(Stored records)
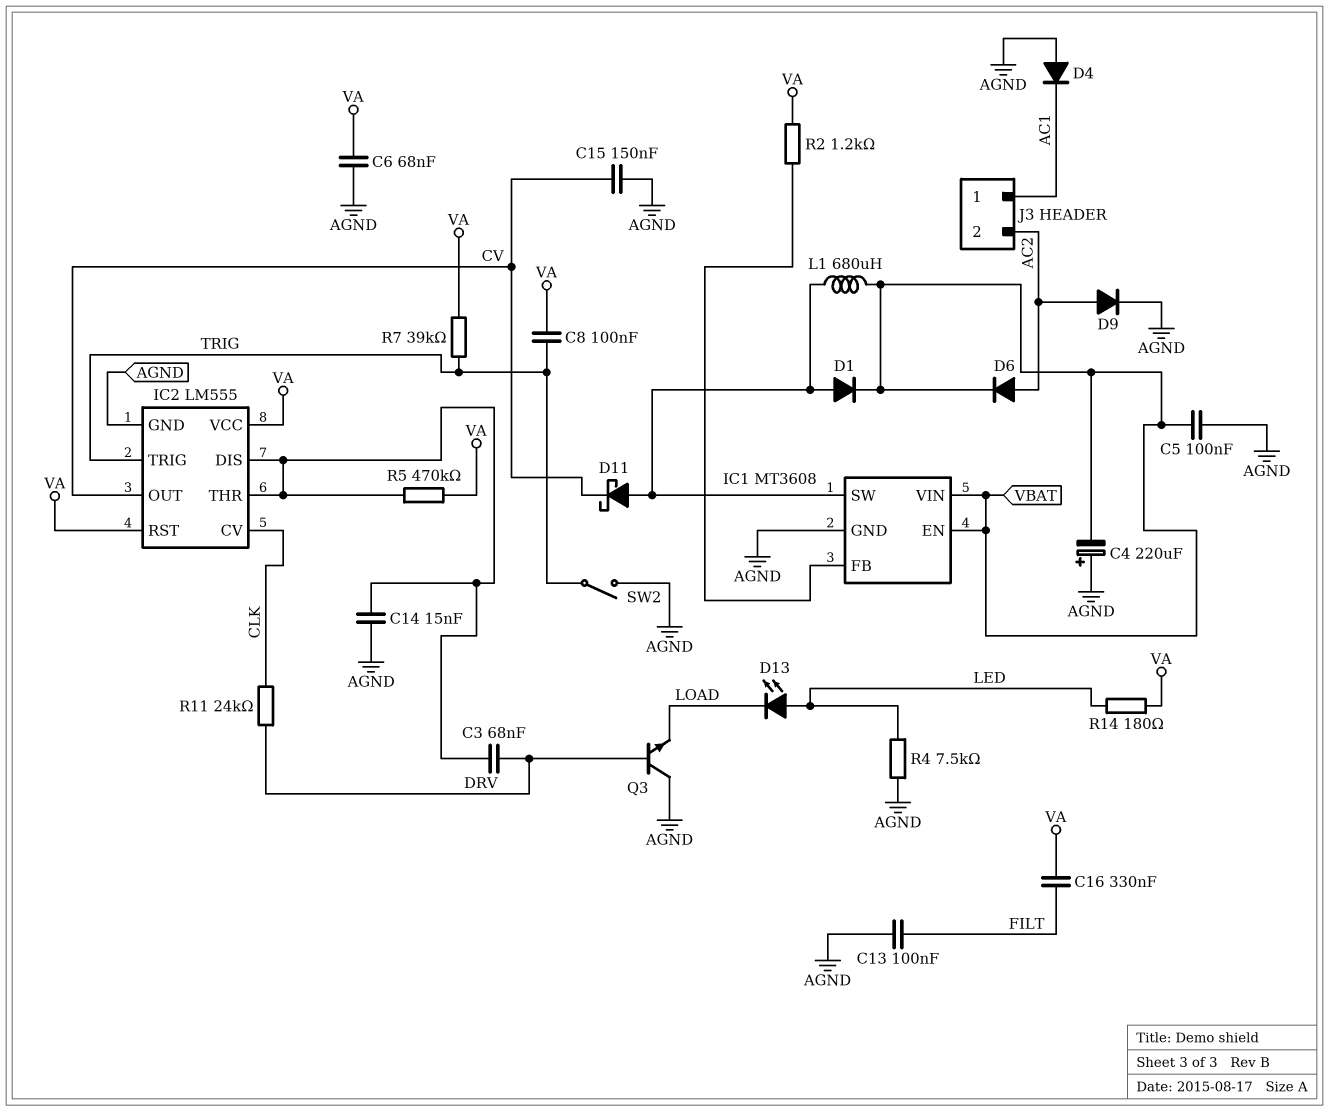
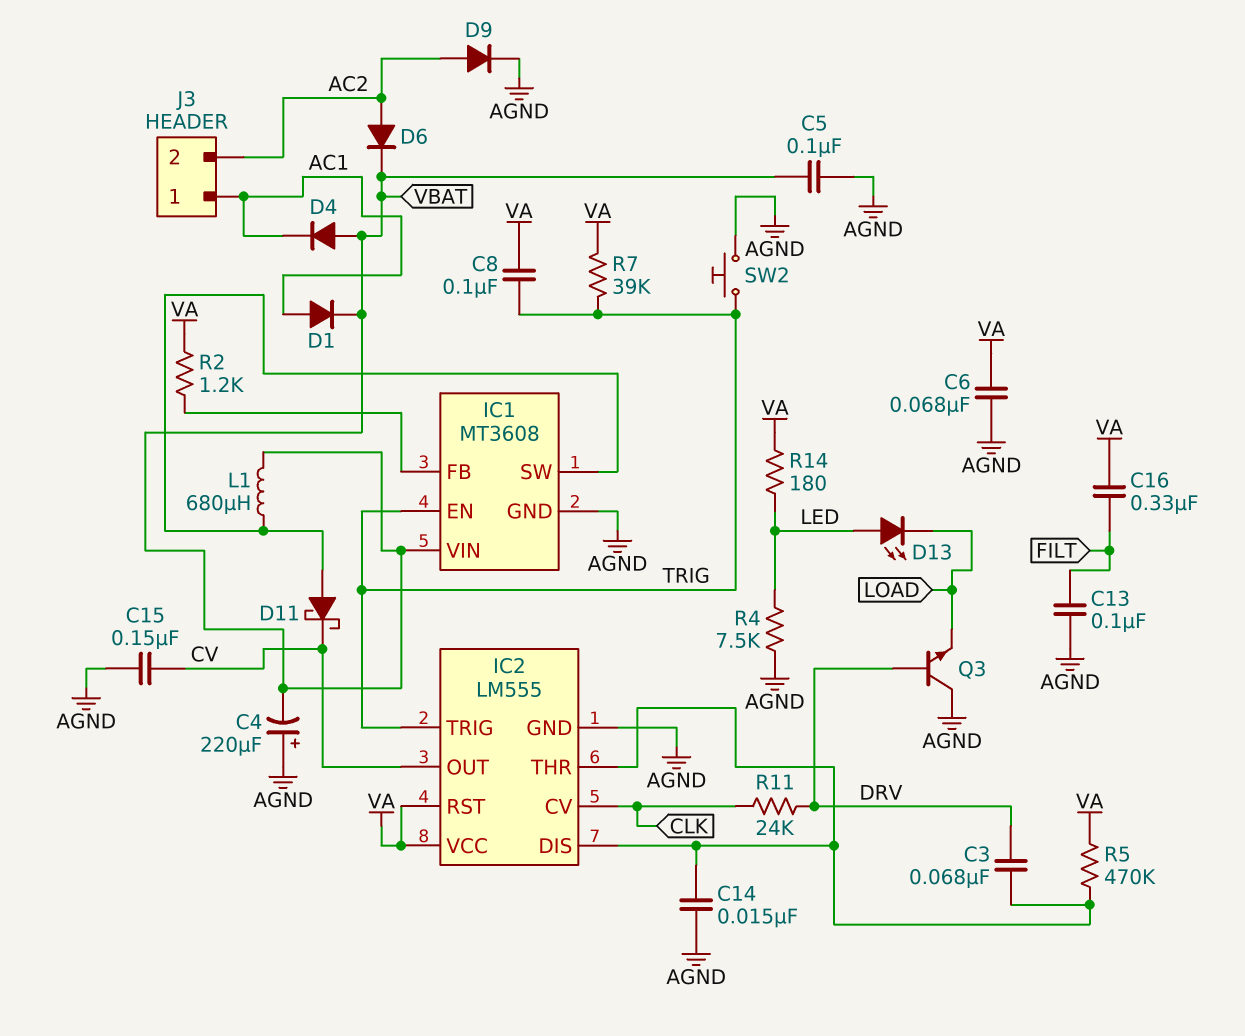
D1: diode (A IC1/SW, K VBAT) -> diode (A AC1, K VBAT)
D4: diode (A AGND, K AC1) -> diode (A VBAT, K AC1)
IC1 pin EN: VBAT -> TRIG
SW2: switch (AGND, TRIG) -> button (AGND, TRIG)

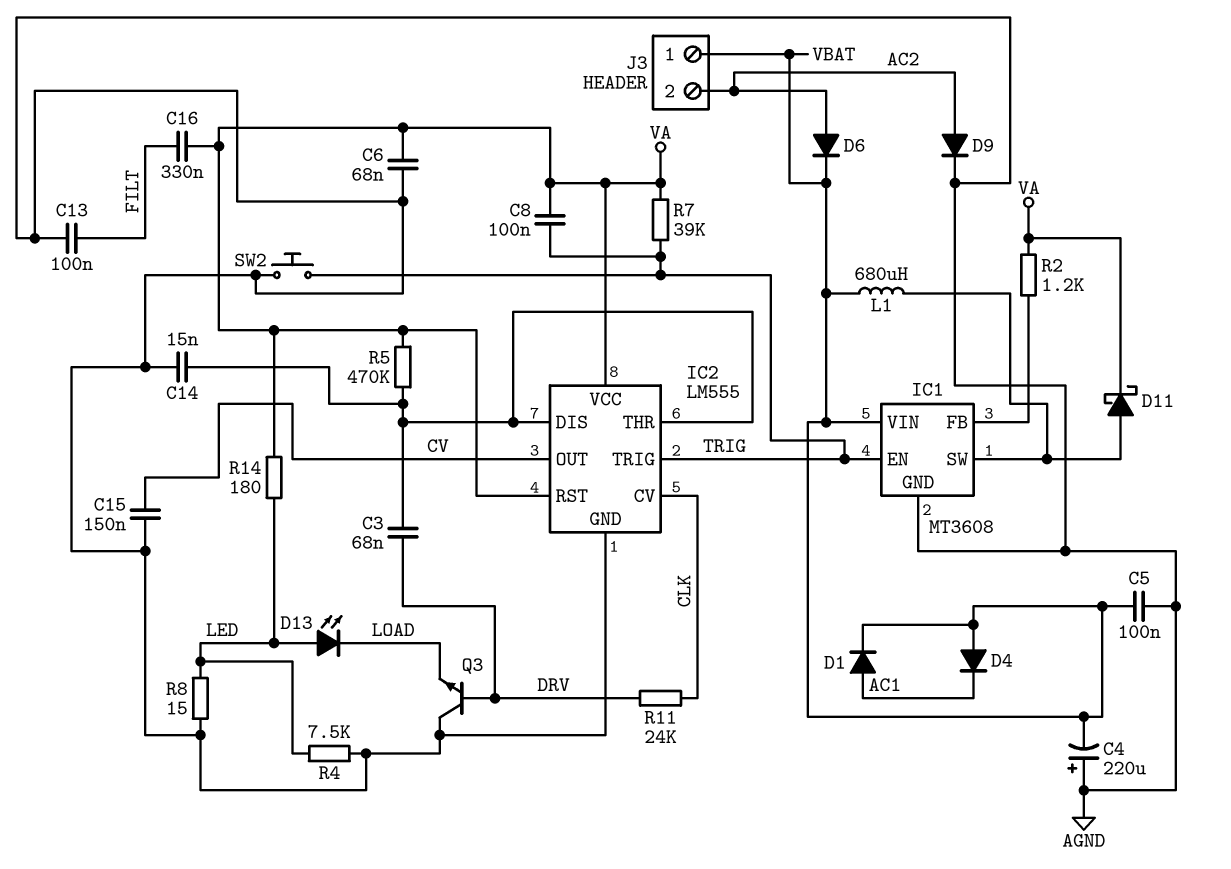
D11: schottky (A IC1/SW, K CV) -> schottky (A IC1/SW, K VA)
J3 pin 1: AC1 -> VBAT
R8: none -> 15 (AGND, LED)

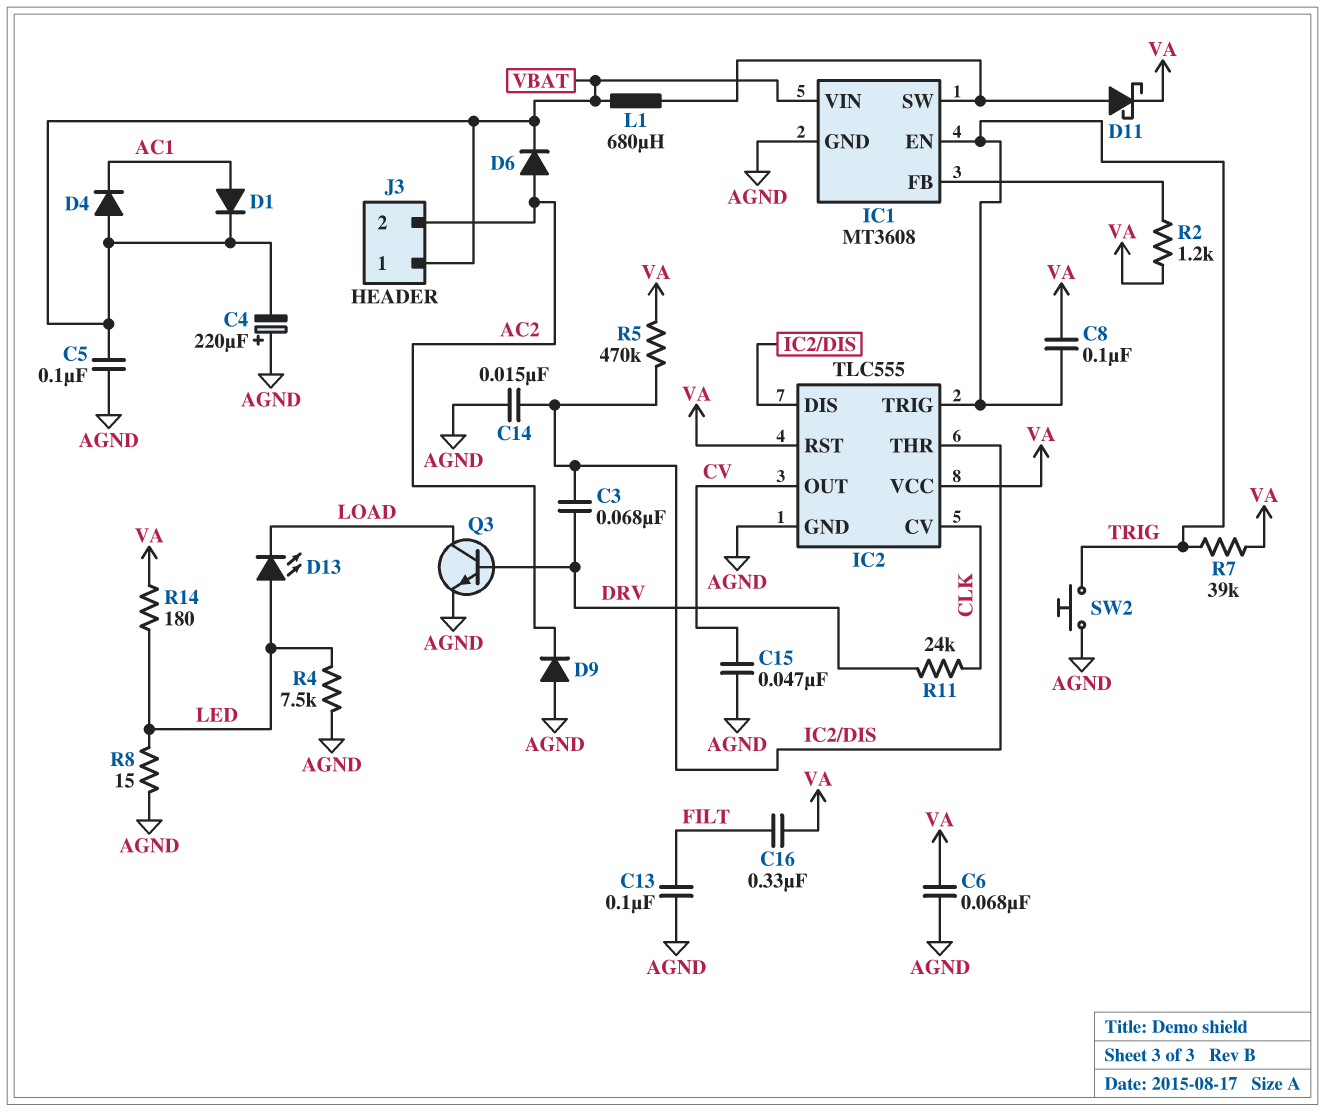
C15: 150nF (AGND, CV) -> 47nF (AGND, CV)
D9: diode (A AC2, K AGND) -> diode (A AGND, K AC2)
IC2: LM555 -> TLC555
Q3: NPN (B DRV, C AGND, E LOAD) -> NPN (B DRV, C LOAD, E AGND)

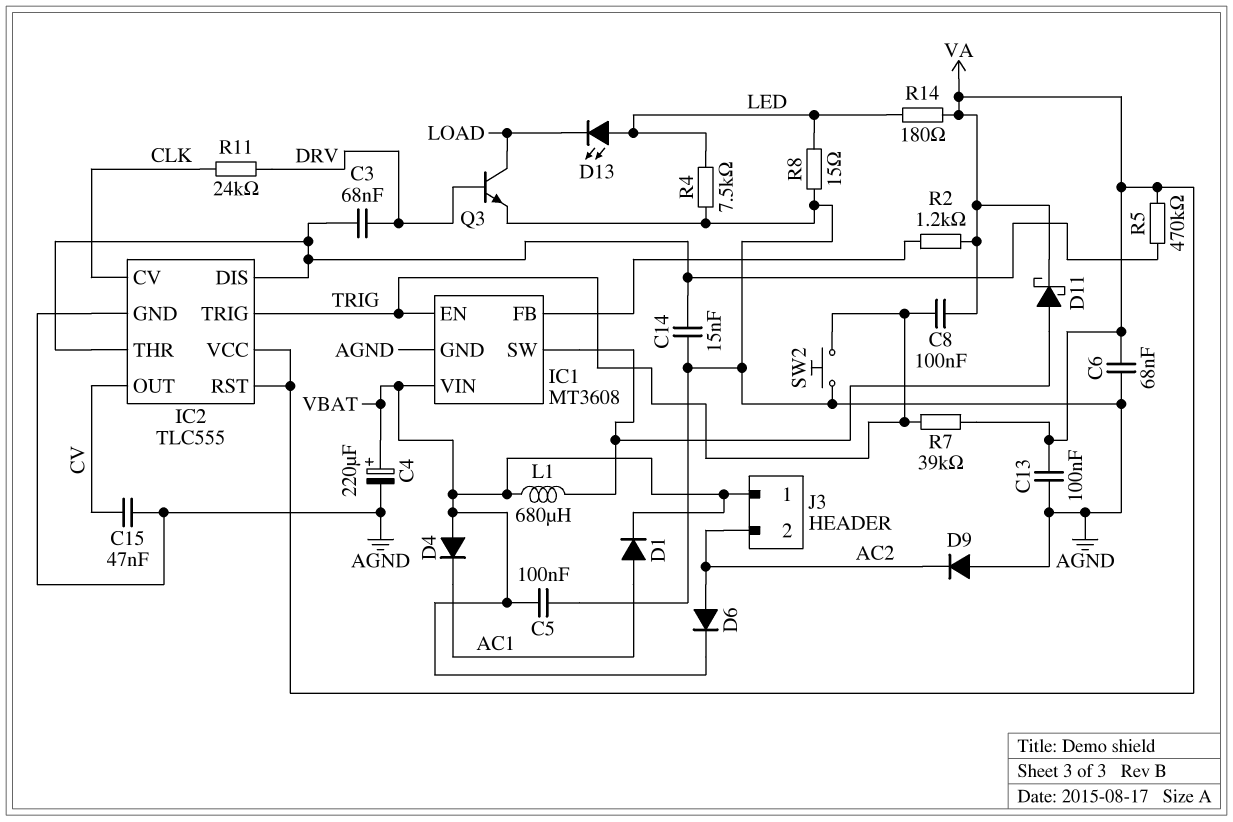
C4: 220uF (plus AGND, minus VBAT) -> 220uF (plus VBAT, minus AGND)
C13: 100nF (AGND, FILT) -> 100nF (AGND, VA)
C16: 330nF (FILT, VA) -> none

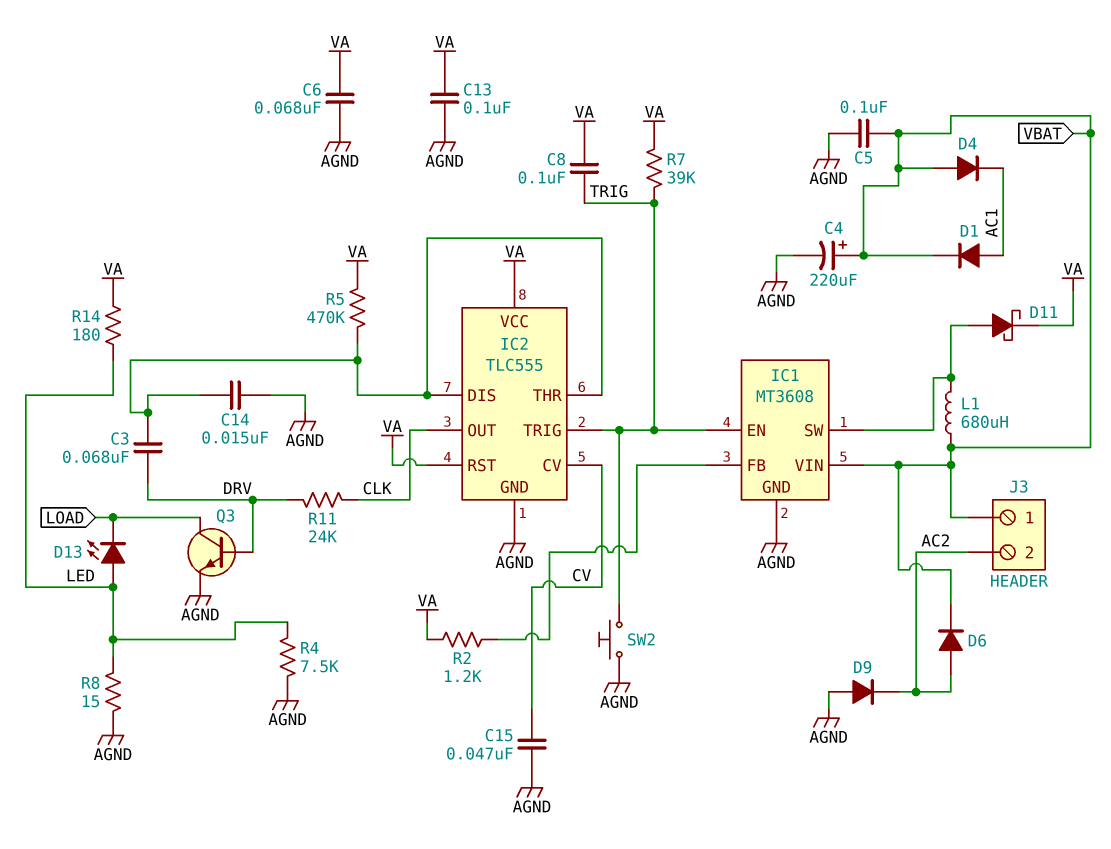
IC2 pin CV: CLK -> CV
IC2 pin OUT: CV -> CLK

What needs to be done: Copy each line of the records above that carries the word "FILT".

Solved exercise:
C13: 100nF (AGND, FILT) -> 100nF (AGND, VA)
C16: 330nF (FILT, VA) -> none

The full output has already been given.